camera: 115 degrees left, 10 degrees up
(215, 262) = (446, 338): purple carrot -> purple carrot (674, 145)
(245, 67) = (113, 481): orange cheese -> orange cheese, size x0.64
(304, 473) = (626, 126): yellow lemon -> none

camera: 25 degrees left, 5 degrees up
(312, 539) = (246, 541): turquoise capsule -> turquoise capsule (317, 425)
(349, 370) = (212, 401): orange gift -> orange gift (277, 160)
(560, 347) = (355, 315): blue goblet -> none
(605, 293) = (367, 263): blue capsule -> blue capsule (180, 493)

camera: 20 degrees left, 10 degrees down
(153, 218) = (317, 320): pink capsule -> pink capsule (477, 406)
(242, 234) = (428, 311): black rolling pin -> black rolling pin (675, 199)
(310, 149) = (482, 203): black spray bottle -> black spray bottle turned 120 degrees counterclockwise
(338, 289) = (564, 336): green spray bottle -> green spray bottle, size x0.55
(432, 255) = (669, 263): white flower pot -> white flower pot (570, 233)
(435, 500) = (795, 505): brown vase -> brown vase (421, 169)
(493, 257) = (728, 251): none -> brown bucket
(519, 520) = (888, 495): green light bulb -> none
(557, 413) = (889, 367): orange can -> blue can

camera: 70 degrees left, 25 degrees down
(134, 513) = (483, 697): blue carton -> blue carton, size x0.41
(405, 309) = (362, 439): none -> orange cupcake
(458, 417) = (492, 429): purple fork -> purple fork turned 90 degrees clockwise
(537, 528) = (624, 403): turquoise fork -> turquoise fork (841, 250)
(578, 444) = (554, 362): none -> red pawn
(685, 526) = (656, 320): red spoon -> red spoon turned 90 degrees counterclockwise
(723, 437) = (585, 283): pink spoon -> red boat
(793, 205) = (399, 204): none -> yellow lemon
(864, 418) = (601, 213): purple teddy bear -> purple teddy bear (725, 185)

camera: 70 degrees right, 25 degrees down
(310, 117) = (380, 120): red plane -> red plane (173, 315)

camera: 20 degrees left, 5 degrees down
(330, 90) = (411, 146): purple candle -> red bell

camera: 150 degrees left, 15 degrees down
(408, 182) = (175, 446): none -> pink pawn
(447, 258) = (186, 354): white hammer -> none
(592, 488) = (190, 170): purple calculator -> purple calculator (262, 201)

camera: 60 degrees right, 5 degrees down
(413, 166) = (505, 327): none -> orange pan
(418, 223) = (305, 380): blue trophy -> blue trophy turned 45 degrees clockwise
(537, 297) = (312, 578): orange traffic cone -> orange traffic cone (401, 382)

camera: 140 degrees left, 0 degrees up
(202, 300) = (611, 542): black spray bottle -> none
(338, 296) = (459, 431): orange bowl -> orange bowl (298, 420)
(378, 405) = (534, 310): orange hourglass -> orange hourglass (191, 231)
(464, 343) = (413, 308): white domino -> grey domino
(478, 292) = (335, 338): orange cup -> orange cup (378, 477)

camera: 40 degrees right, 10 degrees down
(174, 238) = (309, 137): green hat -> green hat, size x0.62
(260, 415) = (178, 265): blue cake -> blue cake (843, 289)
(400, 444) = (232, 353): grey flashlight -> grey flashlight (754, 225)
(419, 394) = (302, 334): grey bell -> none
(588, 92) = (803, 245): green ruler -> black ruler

Task description: Return each line from the data where the string "yellow" can be found.

Exercise response:
(304, 473) = (626, 126): yellow lemon -> none
(793, 205) = (399, 204): none -> yellow lemon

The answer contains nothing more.